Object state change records
*** Block opens ***

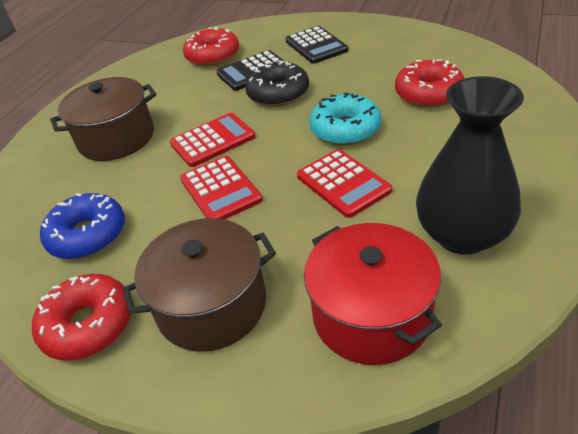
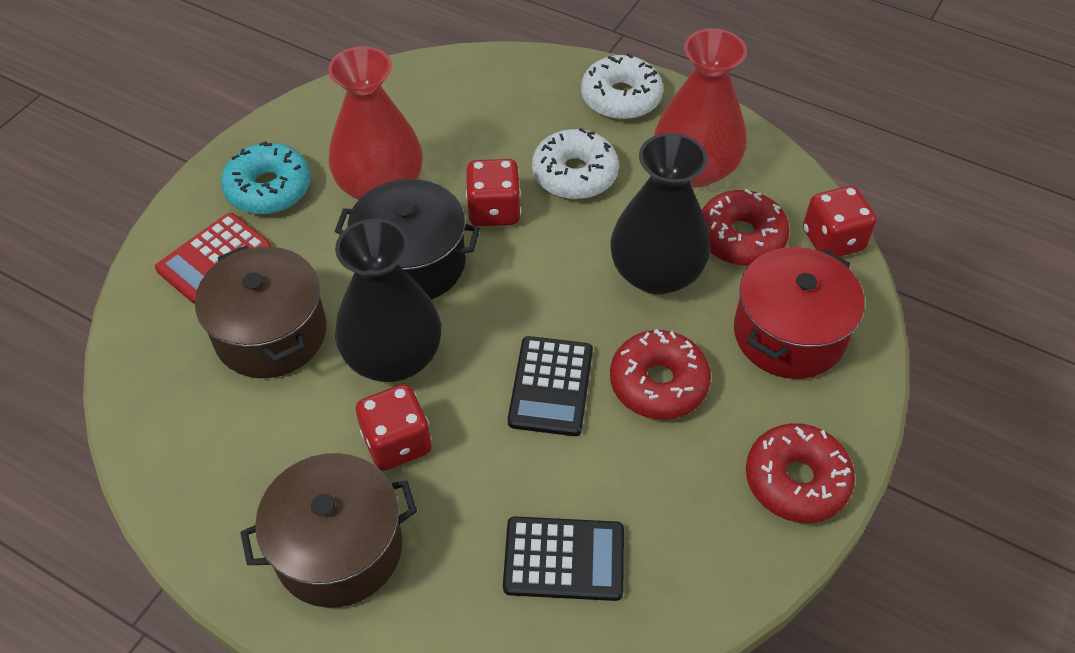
black donut: 1 -> 0
black pot: 0 -> 1
black vase: 1 -> 2
blue donut: 1 -> 0
red calculator: 3 -> 1
red dice: 0 -> 3
red vase: 0 -> 2
white donut: 0 -> 2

*** Block closes ***

# [TASK]
Every line from the one containing "blue donut: 1 -> 0" through the last line of the entries must be written out verbatim, and no other line.

# [ANSWER TO THIS TASK]
blue donut: 1 -> 0
red calculator: 3 -> 1
red dice: 0 -> 3
red vase: 0 -> 2
white donut: 0 -> 2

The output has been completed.